§ **What is required**: Copy each of the following items exactly as it appears, including every line.

** Begin Supplied material **

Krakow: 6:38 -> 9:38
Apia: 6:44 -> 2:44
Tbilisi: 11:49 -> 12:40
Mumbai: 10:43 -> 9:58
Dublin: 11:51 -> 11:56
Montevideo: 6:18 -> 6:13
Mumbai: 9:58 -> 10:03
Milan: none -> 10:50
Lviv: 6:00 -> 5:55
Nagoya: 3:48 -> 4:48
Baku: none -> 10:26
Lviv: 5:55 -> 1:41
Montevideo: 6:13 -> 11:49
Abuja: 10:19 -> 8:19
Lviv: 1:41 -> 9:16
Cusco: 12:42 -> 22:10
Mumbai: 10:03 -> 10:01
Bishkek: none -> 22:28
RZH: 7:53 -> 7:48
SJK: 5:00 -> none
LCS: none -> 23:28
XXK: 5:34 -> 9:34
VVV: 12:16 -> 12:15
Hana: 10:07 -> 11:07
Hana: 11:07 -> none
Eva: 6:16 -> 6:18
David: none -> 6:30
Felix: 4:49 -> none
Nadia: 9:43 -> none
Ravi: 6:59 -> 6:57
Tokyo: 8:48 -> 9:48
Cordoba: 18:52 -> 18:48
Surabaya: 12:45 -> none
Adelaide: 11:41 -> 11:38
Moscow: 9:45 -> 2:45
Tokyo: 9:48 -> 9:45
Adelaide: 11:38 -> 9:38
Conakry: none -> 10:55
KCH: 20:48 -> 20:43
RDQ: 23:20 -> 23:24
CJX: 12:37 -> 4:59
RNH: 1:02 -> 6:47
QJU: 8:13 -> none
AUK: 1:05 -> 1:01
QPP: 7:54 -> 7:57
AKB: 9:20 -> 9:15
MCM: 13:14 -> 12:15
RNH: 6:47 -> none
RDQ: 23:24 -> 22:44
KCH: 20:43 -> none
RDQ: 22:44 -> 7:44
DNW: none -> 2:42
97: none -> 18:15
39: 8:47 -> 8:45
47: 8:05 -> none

** End Supplied material **

§ **Complete response**:
Krakow: 6:38 -> 9:38
Apia: 6:44 -> 2:44
Tbilisi: 11:49 -> 12:40
Mumbai: 10:43 -> 9:58
Dublin: 11:51 -> 11:56
Montevideo: 6:18 -> 6:13
Mumbai: 9:58 -> 10:03
Milan: none -> 10:50
Lviv: 6:00 -> 5:55
Nagoya: 3:48 -> 4:48
Baku: none -> 10:26
Lviv: 5:55 -> 1:41
Montevideo: 6:13 -> 11:49
Abuja: 10:19 -> 8:19
Lviv: 1:41 -> 9:16
Cusco: 12:42 -> 22:10
Mumbai: 10:03 -> 10:01
Bishkek: none -> 22:28
RZH: 7:53 -> 7:48
SJK: 5:00 -> none
LCS: none -> 23:28
XXK: 5:34 -> 9:34
VVV: 12:16 -> 12:15
Hana: 10:07 -> 11:07
Hana: 11:07 -> none
Eva: 6:16 -> 6:18
David: none -> 6:30
Felix: 4:49 -> none
Nadia: 9:43 -> none
Ravi: 6:59 -> 6:57
Tokyo: 8:48 -> 9:48
Cordoba: 18:52 -> 18:48
Surabaya: 12:45 -> none
Adelaide: 11:41 -> 11:38
Moscow: 9:45 -> 2:45
Tokyo: 9:48 -> 9:45
Adelaide: 11:38 -> 9:38
Conakry: none -> 10:55
KCH: 20:48 -> 20:43
RDQ: 23:20 -> 23:24
CJX: 12:37 -> 4:59
RNH: 1:02 -> 6:47
QJU: 8:13 -> none
AUK: 1:05 -> 1:01
QPP: 7:54 -> 7:57
AKB: 9:20 -> 9:15
MCM: 13:14 -> 12:15
RNH: 6:47 -> none
RDQ: 23:24 -> 22:44
KCH: 20:43 -> none
RDQ: 22:44 -> 7:44
DNW: none -> 2:42
97: none -> 18:15
39: 8:47 -> 8:45
47: 8:05 -> none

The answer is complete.